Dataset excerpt
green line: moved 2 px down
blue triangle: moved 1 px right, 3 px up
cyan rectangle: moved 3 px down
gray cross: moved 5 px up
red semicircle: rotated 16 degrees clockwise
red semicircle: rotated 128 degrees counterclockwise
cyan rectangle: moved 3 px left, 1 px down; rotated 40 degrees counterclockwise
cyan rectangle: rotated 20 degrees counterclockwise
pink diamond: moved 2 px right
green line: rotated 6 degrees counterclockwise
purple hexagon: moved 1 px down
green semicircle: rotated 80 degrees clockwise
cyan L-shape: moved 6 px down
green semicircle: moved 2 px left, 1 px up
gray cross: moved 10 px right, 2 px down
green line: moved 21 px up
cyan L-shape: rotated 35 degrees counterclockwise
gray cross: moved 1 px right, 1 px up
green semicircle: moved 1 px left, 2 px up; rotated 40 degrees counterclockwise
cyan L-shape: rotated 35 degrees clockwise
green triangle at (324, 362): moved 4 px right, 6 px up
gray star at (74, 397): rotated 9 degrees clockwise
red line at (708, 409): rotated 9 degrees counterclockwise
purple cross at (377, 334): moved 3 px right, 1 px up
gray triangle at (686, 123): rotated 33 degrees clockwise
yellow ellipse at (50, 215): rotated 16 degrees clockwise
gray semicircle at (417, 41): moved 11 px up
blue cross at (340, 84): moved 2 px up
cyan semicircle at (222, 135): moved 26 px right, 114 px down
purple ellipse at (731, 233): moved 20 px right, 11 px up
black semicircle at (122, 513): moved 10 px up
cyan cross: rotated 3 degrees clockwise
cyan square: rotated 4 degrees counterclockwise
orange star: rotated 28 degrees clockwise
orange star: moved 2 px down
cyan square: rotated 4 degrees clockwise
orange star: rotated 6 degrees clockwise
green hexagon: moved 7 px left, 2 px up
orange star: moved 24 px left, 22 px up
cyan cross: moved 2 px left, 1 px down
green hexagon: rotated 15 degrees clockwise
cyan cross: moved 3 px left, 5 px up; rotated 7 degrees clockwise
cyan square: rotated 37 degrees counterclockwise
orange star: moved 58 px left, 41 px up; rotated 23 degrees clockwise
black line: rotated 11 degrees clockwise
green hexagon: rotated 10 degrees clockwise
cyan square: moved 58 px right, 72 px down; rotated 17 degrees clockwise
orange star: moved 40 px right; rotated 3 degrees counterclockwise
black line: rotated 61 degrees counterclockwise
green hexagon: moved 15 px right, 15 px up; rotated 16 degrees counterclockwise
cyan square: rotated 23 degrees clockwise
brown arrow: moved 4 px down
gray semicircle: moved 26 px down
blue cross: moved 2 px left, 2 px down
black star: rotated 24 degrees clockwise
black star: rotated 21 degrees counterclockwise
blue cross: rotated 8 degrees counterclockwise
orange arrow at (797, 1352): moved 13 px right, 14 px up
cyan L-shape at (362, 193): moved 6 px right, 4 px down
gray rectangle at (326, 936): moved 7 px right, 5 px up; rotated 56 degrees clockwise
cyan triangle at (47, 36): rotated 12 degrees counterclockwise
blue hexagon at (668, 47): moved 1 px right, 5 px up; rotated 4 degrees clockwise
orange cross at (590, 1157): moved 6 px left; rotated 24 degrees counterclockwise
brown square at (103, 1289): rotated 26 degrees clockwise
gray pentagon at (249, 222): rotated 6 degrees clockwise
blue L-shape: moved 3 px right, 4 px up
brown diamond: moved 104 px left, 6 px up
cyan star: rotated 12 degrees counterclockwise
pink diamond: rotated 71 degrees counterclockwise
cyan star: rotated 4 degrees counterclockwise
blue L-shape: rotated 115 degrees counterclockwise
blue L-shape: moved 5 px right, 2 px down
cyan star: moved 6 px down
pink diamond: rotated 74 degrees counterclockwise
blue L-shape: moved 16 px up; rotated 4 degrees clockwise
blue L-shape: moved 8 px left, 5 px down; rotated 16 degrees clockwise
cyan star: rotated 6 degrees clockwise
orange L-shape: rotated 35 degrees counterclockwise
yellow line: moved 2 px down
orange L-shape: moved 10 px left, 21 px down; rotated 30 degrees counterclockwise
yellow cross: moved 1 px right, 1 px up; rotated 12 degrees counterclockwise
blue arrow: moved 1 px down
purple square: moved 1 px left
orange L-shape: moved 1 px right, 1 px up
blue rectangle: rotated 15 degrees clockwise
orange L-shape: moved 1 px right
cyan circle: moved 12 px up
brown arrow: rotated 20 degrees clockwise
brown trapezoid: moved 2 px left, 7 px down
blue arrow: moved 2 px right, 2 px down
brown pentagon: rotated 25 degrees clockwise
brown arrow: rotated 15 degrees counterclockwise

Task objective
Please lay out every line of the listing above as a Markdown table with the columns Row and Entry, numbering the rows and omitting blank lines.

Response below
| Row | Entry |
|---|---|
| 1 | green line: moved 2 px down |
| 2 | blue triangle: moved 1 px right, 3 px up |
| 3 | cyan rectangle: moved 3 px down |
| 4 | gray cross: moved 5 px up |
| 5 | red semicircle: rotated 16 degrees clockwise |
| 6 | red semicircle: rotated 128 degrees counterclockwise |
| 7 | cyan rectangle: moved 3 px left, 1 px down; rotated 40 degrees counterclockwise |
| 8 | cyan rectangle: rotated 20 degrees counterclockwise |
| 9 | pink diamond: moved 2 px right |
| 10 | green line: rotated 6 degrees counterclockwise |
| 11 | purple hexagon: moved 1 px down |
| 12 | green semicircle: rotated 80 degrees clockwise |
| 13 | cyan L-shape: moved 6 px down |
| 14 | green semicircle: moved 2 px left, 1 px up |
| 15 | gray cross: moved 10 px right, 2 px down |
| 16 | green line: moved 21 px up |
| 17 | cyan L-shape: rotated 35 degrees counterclockwise |
| 18 | gray cross: moved 1 px right, 1 px up |
| 19 | green semicircle: moved 1 px left, 2 px up; rotated 40 degrees counterclockwise |
| 20 | cyan L-shape: rotated 35 degrees clockwise |
| 21 | green triangle at (324, 362): moved 4 px right, 6 px up |
| 22 | gray star at (74, 397): rotated 9 degrees clockwise |
| 23 | red line at (708, 409): rotated 9 degrees counterclockwise |
| 24 | purple cross at (377, 334): moved 3 px right, 1 px up |
| 25 | gray triangle at (686, 123): rotated 33 degrees clockwise |
| 26 | yellow ellipse at (50, 215): rotated 16 degrees clockwise |
| 27 | gray semicircle at (417, 41): moved 11 px up |
| 28 | blue cross at (340, 84): moved 2 px up |
| 29 | cyan semicircle at (222, 135): moved 26 px right, 114 px down |
| 30 | purple ellipse at (731, 233): moved 20 px right, 11 px up |
| 31 | black semicircle at (122, 513): moved 10 px up |
| 32 | cyan cross: rotated 3 degrees clockwise |
| 33 | cyan square: rotated 4 degrees counterclockwise |
| 34 | orange star: rotated 28 degrees clockwise |
| 35 | orange star: moved 2 px down |
| 36 | cyan square: rotated 4 degrees clockwise |
| 37 | orange star: rotated 6 degrees clockwise |
| 38 | green hexagon: moved 7 px left, 2 px up |
| 39 | orange star: moved 24 px left, 22 px up |
| 40 | cyan cross: moved 2 px left, 1 px down |
| 41 | green hexagon: rotated 15 degrees clockwise |
| 42 | cyan cross: moved 3 px left, 5 px up; rotated 7 degrees clockwise |
| 43 | cyan square: rotated 37 degrees counterclockwise |
| 44 | orange star: moved 58 px left, 41 px up; rotated 23 degrees clockwise |
| 45 | black line: rotated 11 degrees clockwise |
| 46 | green hexagon: rotated 10 degrees clockwise |
| 47 | cyan square: moved 58 px right, 72 px down; rotated 17 degrees clockwise |
| 48 | orange star: moved 40 px right; rotated 3 degrees counterclockwise |
| 49 | black line: rotated 61 degrees counterclockwise |
| 50 | green hexagon: moved 15 px right, 15 px up; rotated 16 degrees counterclockwise |
| 51 | cyan square: rotated 23 degrees clockwise |
| 52 | brown arrow: moved 4 px down |
| 53 | gray semicircle: moved 26 px down |
| 54 | blue cross: moved 2 px left, 2 px down |
| 55 | black star: rotated 24 degrees clockwise |
| 56 | black star: rotated 21 degrees counterclockwise |
| 57 | blue cross: rotated 8 degrees counterclockwise |
| 58 | orange arrow at (797, 1352): moved 13 px right, 14 px up |
| 59 | cyan L-shape at (362, 193): moved 6 px right, 4 px down |
| 60 | gray rectangle at (326, 936): moved 7 px right, 5 px up; rotated 56 degrees clockwise |
| 61 | cyan triangle at (47, 36): rotated 12 degrees counterclockwise |
| 62 | blue hexagon at (668, 47): moved 1 px right, 5 px up; rotated 4 degrees clockwise |
| 63 | orange cross at (590, 1157): moved 6 px left; rotated 24 degrees counterclockwise |
| 64 | brown square at (103, 1289): rotated 26 degrees clockwise |
| 65 | gray pentagon at (249, 222): rotated 6 degrees clockwise |
| 66 | blue L-shape: moved 3 px right, 4 px up |
| 67 | brown diamond: moved 104 px left, 6 px up |
| 68 | cyan star: rotated 12 degrees counterclockwise |
| 69 | pink diamond: rotated 71 degrees counterclockwise |
| 70 | cyan star: rotated 4 degrees counterclockwise |
| 71 | blue L-shape: rotated 115 degrees counterclockwise |
| 72 | blue L-shape: moved 5 px right, 2 px down |
| 73 | cyan star: moved 6 px down |
| 74 | pink diamond: rotated 74 degrees counterclockwise |
| 75 | blue L-shape: moved 16 px up; rotated 4 degrees clockwise |
| 76 | blue L-shape: moved 8 px left, 5 px down; rotated 16 degrees clockwise |
| 77 | cyan star: rotated 6 degrees clockwise |
| 78 | orange L-shape: rotated 35 degrees counterclockwise |
| 79 | yellow line: moved 2 px down |
| 80 | orange L-shape: moved 10 px left, 21 px down; rotated 30 degrees counterclockwise |
| 81 | yellow cross: moved 1 px right, 1 px up; rotated 12 degrees counterclockwise |
| 82 | blue arrow: moved 1 px down |
| 83 | purple square: moved 1 px left |
| 84 | orange L-shape: moved 1 px right, 1 px up |
| 85 | blue rectangle: rotated 15 degrees clockwise |
| 86 | orange L-shape: moved 1 px right |
| 87 | cyan circle: moved 12 px up |
| 88 | brown arrow: rotated 20 degrees clockwise |
| 89 | brown trapezoid: moved 2 px left, 7 px down |
| 90 | blue arrow: moved 2 px right, 2 px down |
| 91 | brown pentagon: rotated 25 degrees clockwise |
| 92 | brown arrow: rotated 15 degrees counterclockwise |